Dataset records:
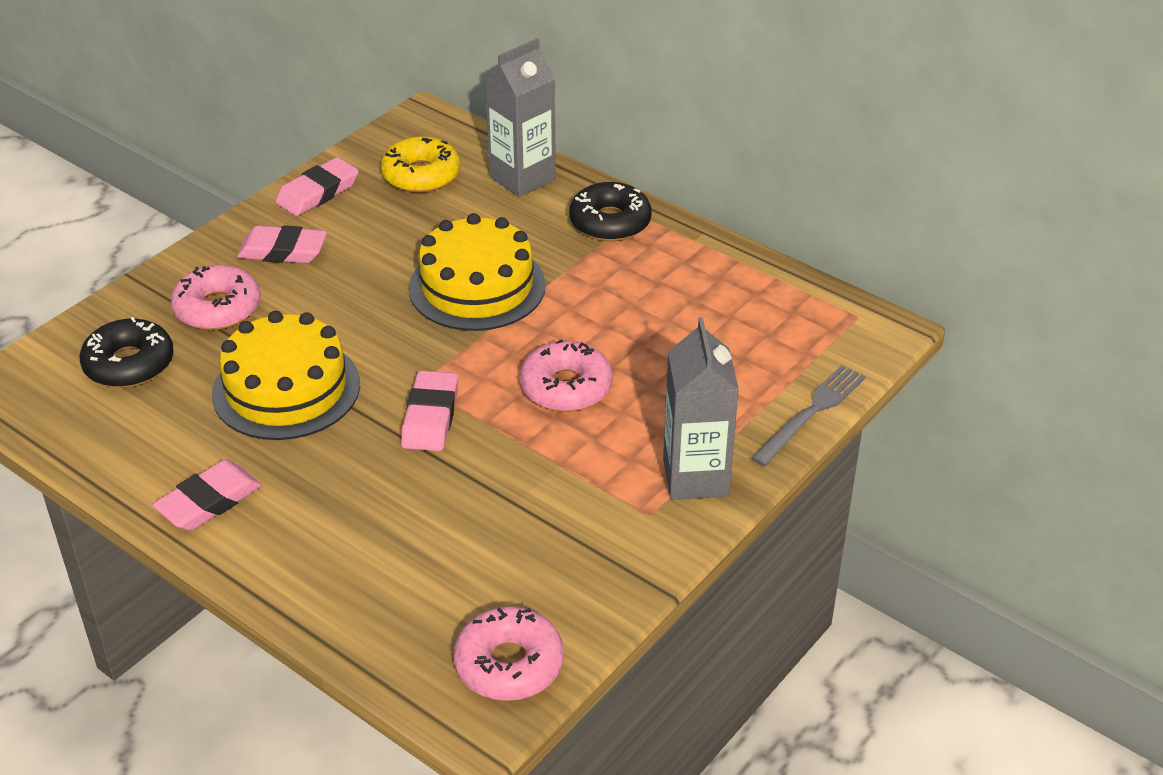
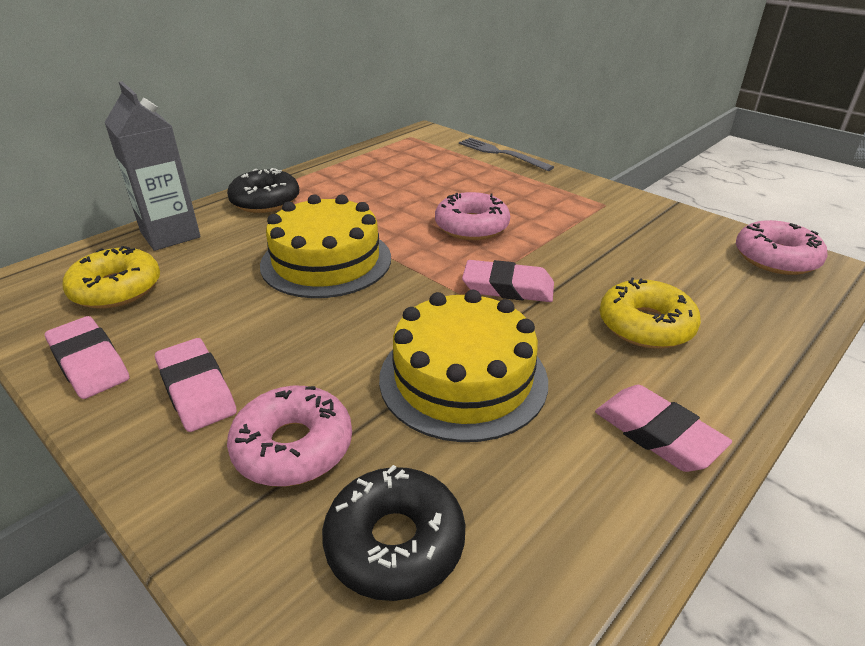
camera: 85 degrees left, 5 degrees down
(283, 251) = (197, 389): pink eraser -> pink eraser turned 45 degrees counterclockwise
(361, 515) = (645, 325): none -> yellow donut
(695, 477) = (566, 188): grey carton -> none

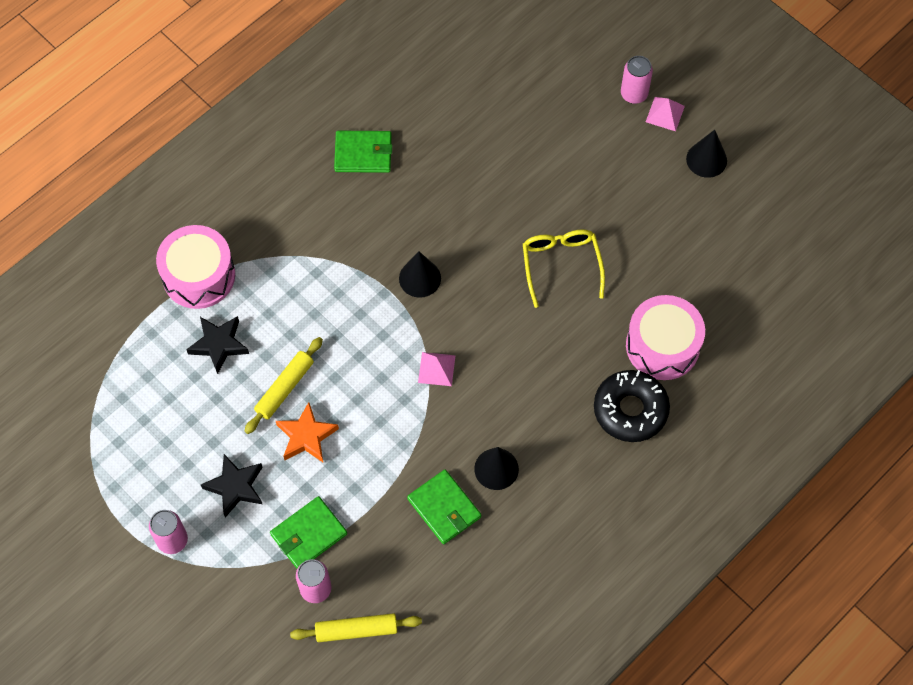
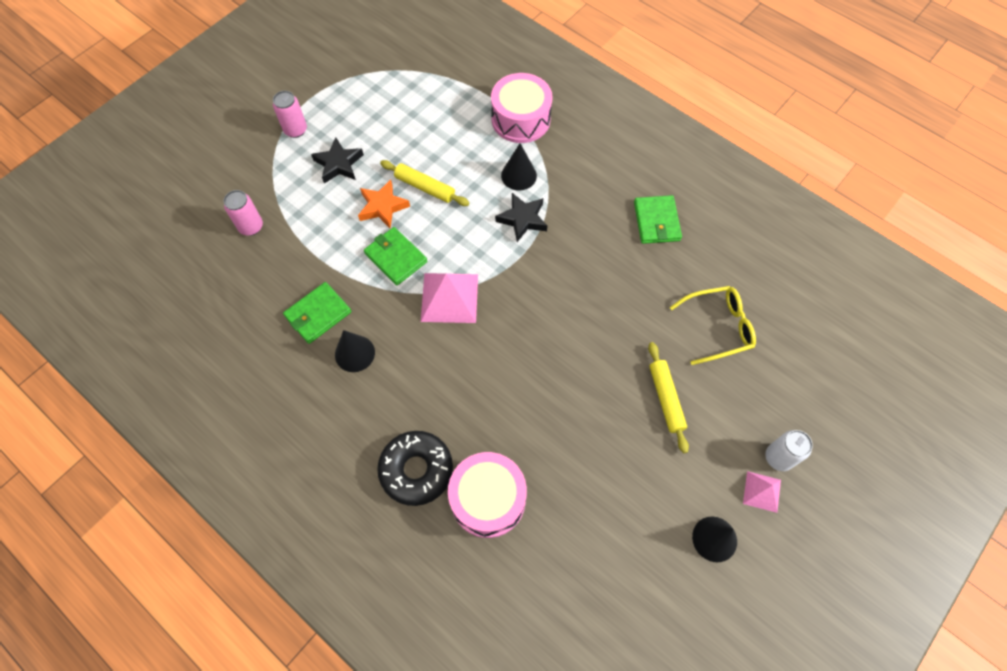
camera: 85 degrees right, 0 degrees up
(219, 344) = (461, 139): black star -> black star (522, 219)
(308, 534) = (297, 217): green wallet -> green wallet (396, 257)
(356, 630) = (214, 258): yellow rolling pin -> yellow rolling pin (665, 399)
(420, 278) = (537, 277): black cone -> black cone (518, 175)
(436, 369) = (449, 297): pink pyramid -> pink pyramid, size x1.81
(561, 265) = (566, 397): yellow glasses -> yellow glasses (718, 327)
(634, 94) = (778, 457): pink can -> white can

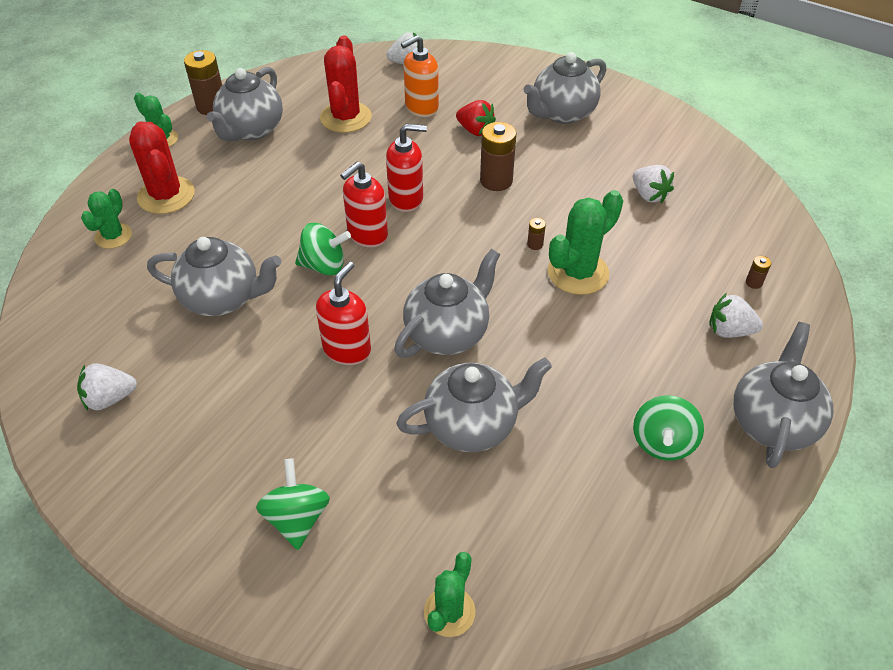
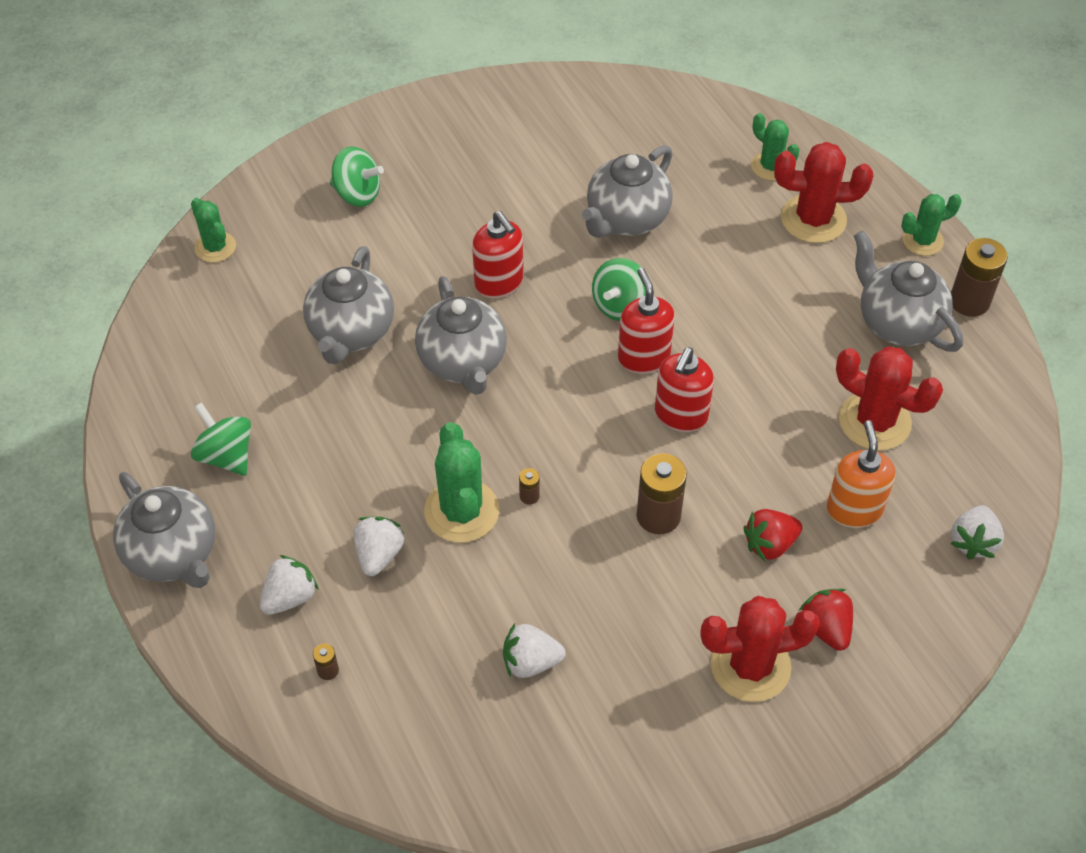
camera: 120 degrees right, 5 degrees up
(110, 398) = (558, 121): white strawberry -> white strawberry (379, 554)
(512, 95) = (826, 628): none -> red strawberry
(562, 113) = (750, 666): grey teapot -> red cactus

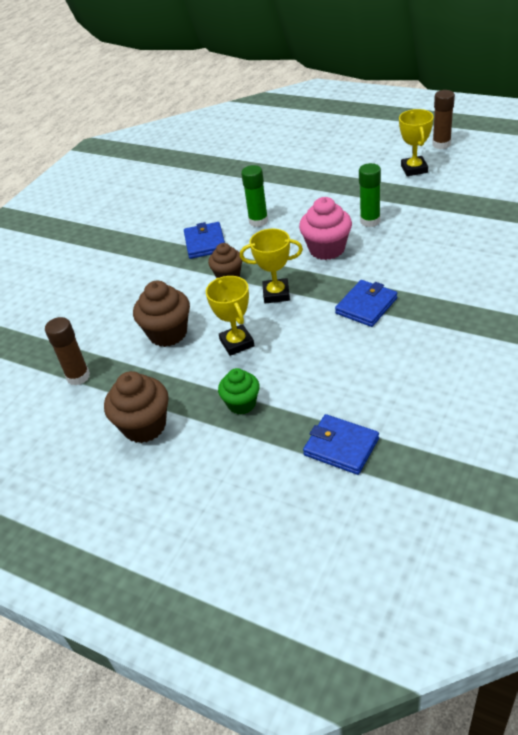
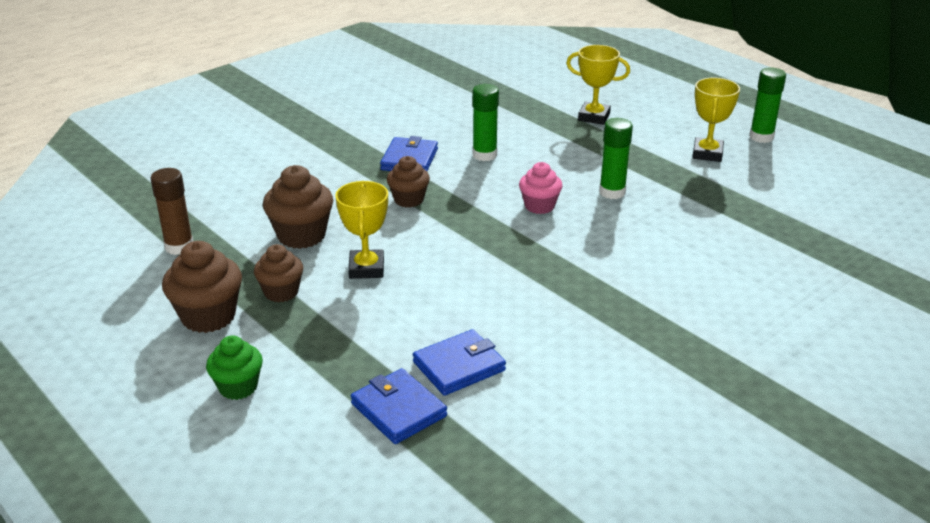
camera: 15 degrees right, 10 degrees down
(186, 385) = (281, 292): none -> brown cupcake
(241, 404) = (325, 330): green cupcake -> green cupcake (238, 387)
(276, 294) = (447, 234): yellow trophy -> yellow trophy (594, 117)
(327, 249) = (539, 206): pink cupcake -> pink cupcake, size x0.66
(366, 306) = (539, 277): blue wallet -> blue wallet (459, 366)
(441, 144) = (761, 137): brown glue stick -> green glue stick

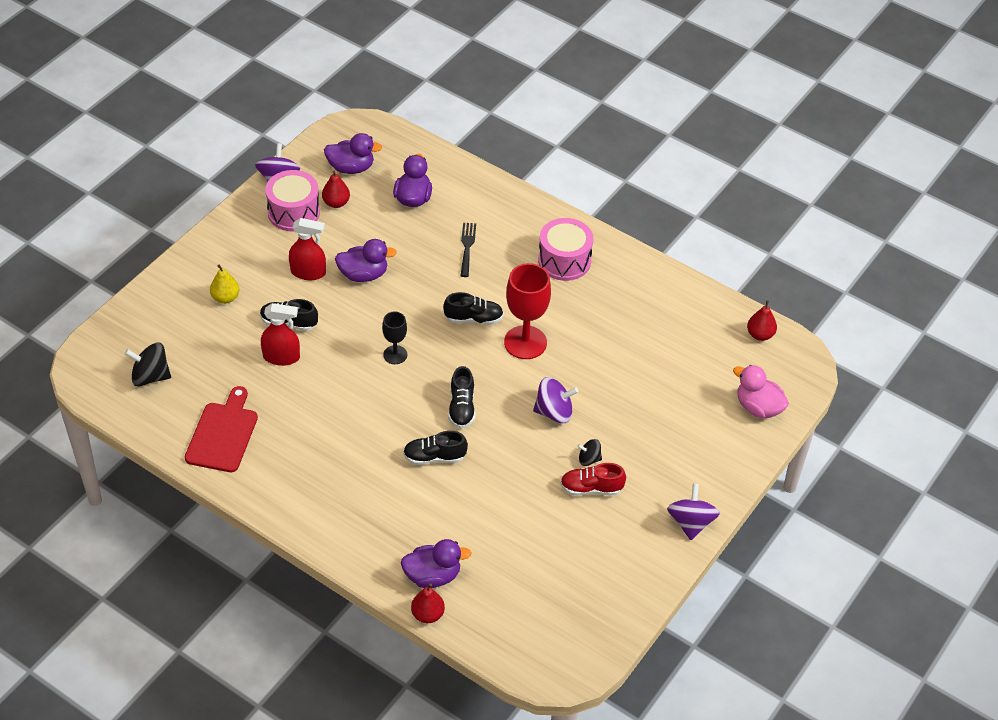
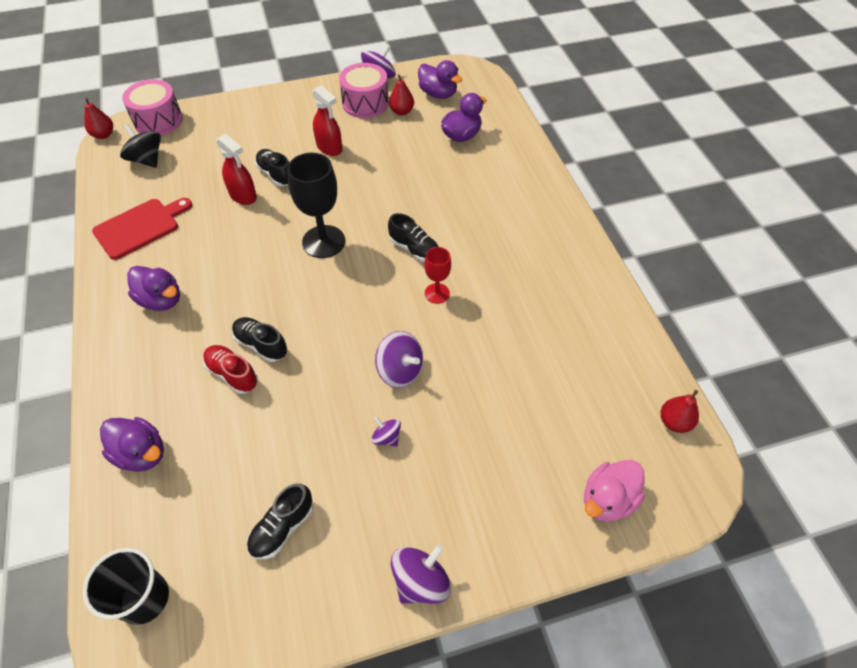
camera: 40 degrees right, 5 degrees up
(225, 298) = (255, 135): yellow pear -> none
(363, 274) = (366, 170): purple duck -> purple duck (161, 300)
(395, 355) = (323, 242): black goblet -> black goblet, size x1.80
(427, 614) = (96, 489): red pear -> red pear (103, 135)
(461, 408) = (327, 316): black shoe -> black shoe (282, 528)
(467, 247) = (466, 191): black fork -> none
(525, 342) = (437, 293): red goblet -> red goblet, size x0.56
(535, 643) = (144, 598): none -> black cup
(564, 261) = (538, 244): pink drum -> pink drum (158, 121)
(589, 459) = (386, 437): black spinning top -> purple spinning top
(591, 488) = (360, 469): red shoe -> red shoe (232, 374)
(758, 407) = (607, 500): pink duck -> pink duck turned 120 degrees counterclockwise

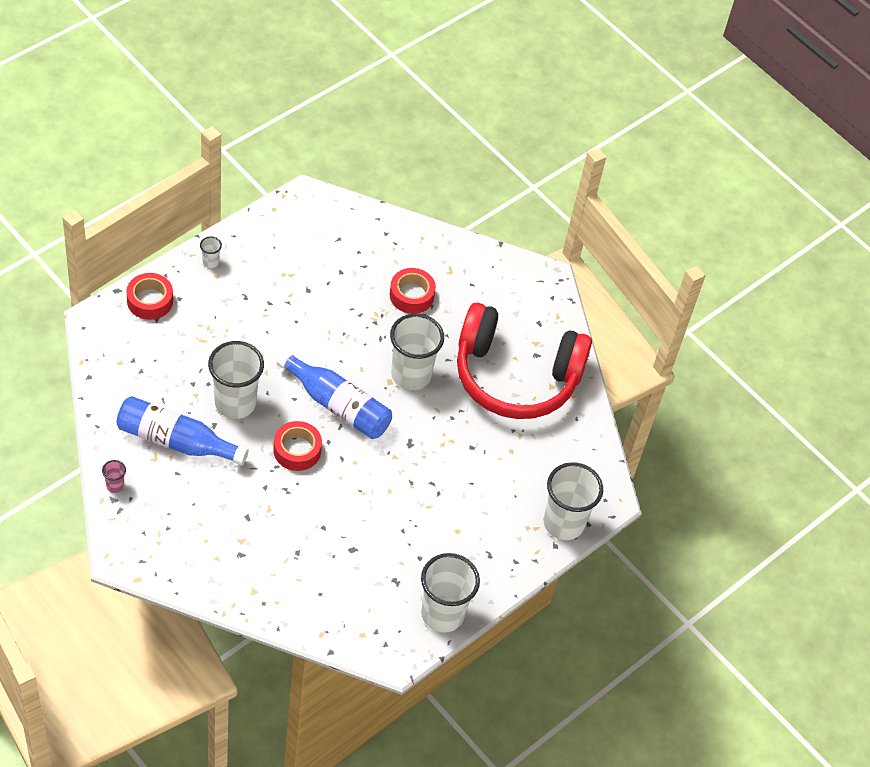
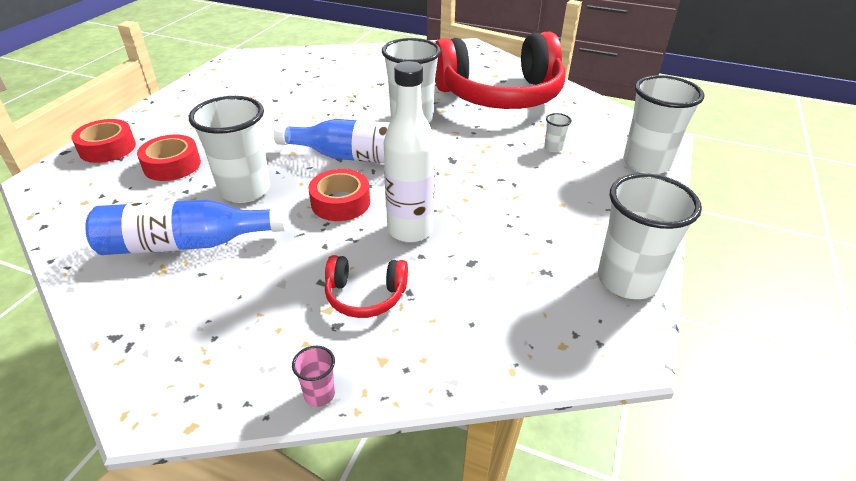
camera: 20 degrees left, 15 degrees down
(115, 485) = (112, 320): pink cup -> pink cup (319, 394)
(210, 262) = (166, 109): white cup -> white cup (553, 148)
(269, 541) = (365, 295): none -> red headphones
(330, 501) = (410, 230): none -> white bottle
(411, 295) = (371, 79): red tape -> red tape (172, 165)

Exercise instructions:
Each line that includes the string "purple" should be copied from the data.

Solution to this exercise:
(363, 274) = (366, 170): purple duck -> purple duck (161, 300)
(589, 459) = (386, 437): black spinning top -> purple spinning top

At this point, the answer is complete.